■ **EXERCISE MATERIAL**
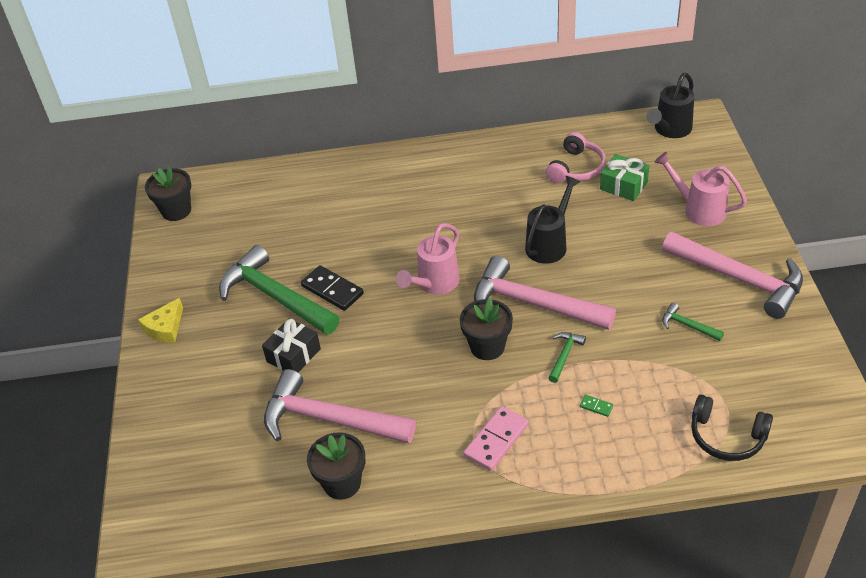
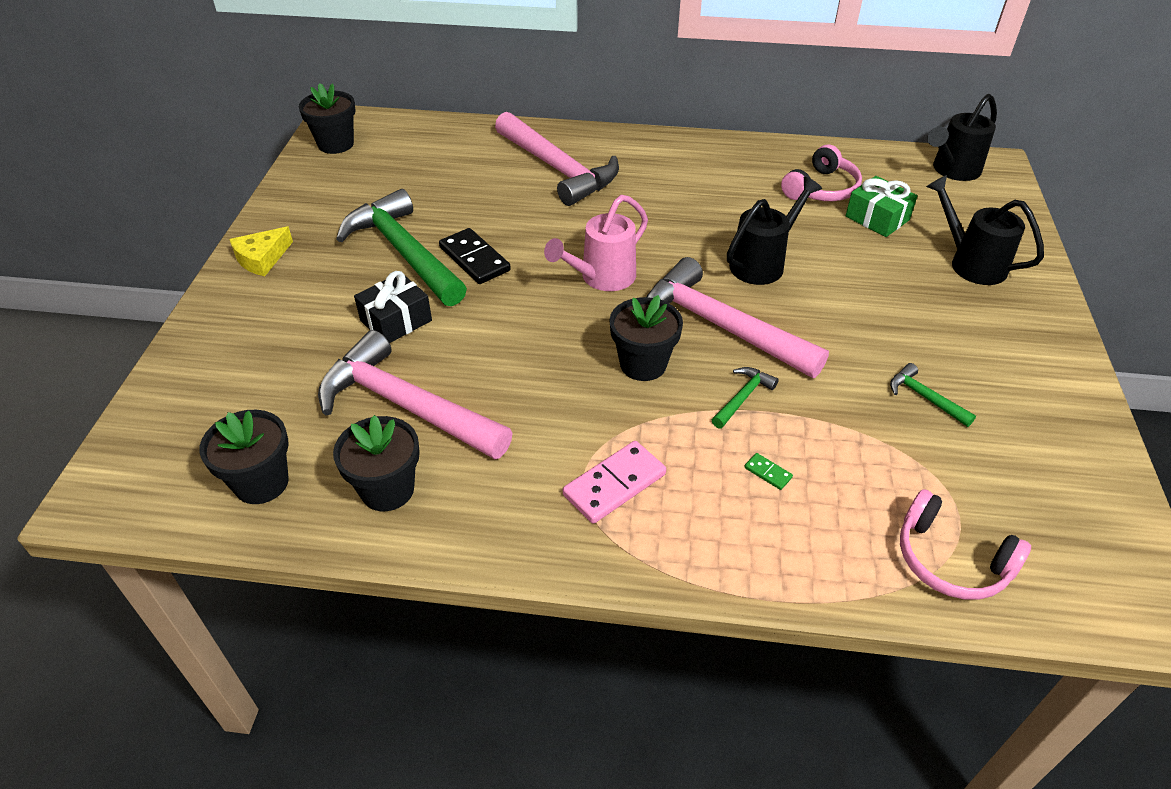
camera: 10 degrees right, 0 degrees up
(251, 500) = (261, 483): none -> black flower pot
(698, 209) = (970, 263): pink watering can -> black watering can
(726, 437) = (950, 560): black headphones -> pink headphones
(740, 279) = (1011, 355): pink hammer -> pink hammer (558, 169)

* * *

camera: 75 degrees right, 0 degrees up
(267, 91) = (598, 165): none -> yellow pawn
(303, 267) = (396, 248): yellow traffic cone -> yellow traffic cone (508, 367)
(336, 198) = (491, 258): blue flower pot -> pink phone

* * *

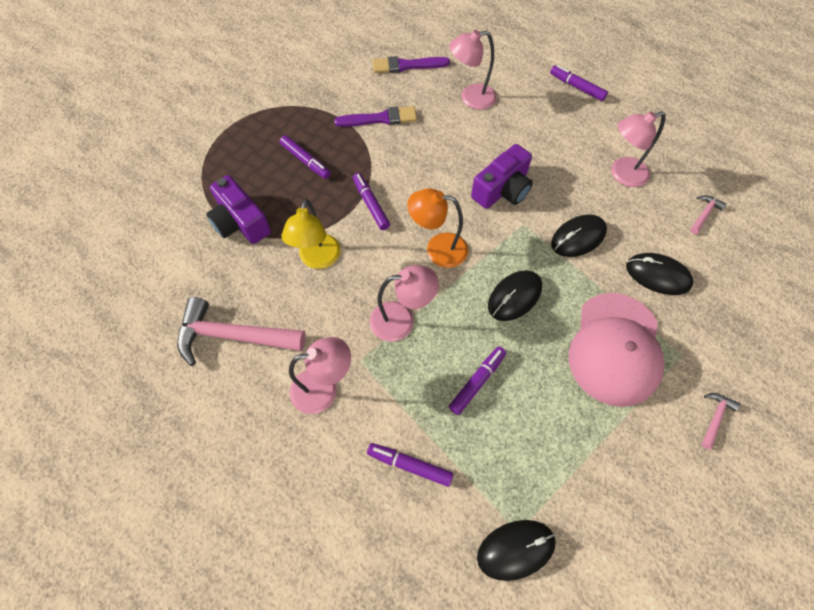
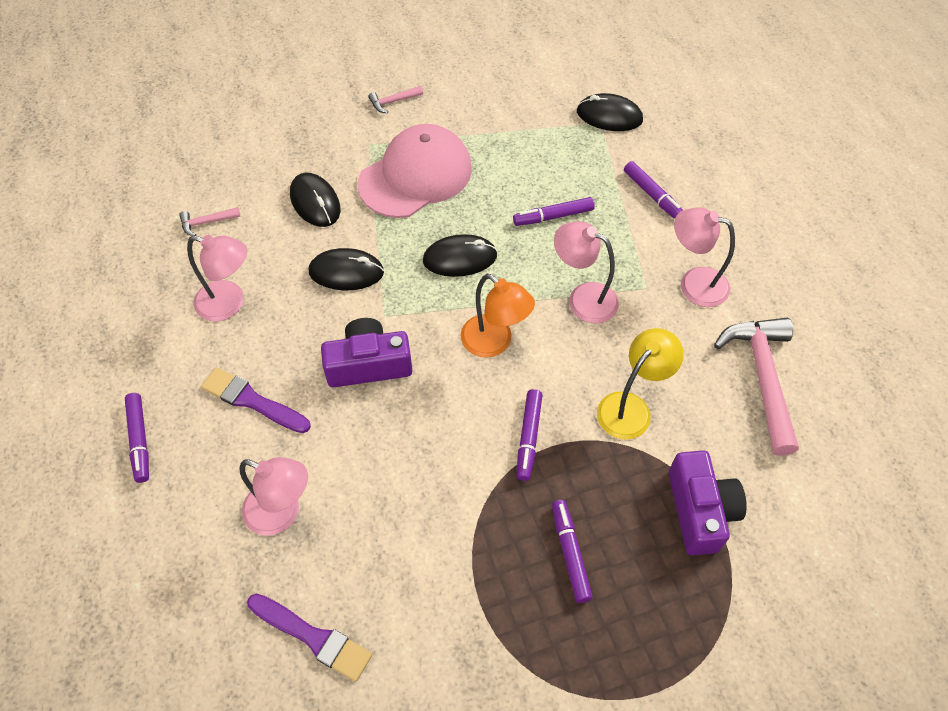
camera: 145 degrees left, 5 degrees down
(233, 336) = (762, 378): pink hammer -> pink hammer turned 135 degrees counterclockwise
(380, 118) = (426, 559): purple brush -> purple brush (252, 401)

■ **PROBLEM REQUIREMENTS**
Show every line of the records above that contains the word "black".

■ **SOLUTION FOR THIS TASK**
(251, 500) = (261, 483): none -> black flower pot
(698, 209) = (970, 263): pink watering can -> black watering can
(726, 437) = (950, 560): black headphones -> pink headphones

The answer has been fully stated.